Data listing:
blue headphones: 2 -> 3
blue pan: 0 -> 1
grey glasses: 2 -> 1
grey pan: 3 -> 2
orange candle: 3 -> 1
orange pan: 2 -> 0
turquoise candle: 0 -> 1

---

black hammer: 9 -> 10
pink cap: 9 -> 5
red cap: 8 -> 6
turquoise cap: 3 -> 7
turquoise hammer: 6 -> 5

How to complete this task: Using the listing above, return all lines where the word "turquoise" occurs.

Task response:
turquoise candle: 0 -> 1
turquoise cap: 3 -> 7
turquoise hammer: 6 -> 5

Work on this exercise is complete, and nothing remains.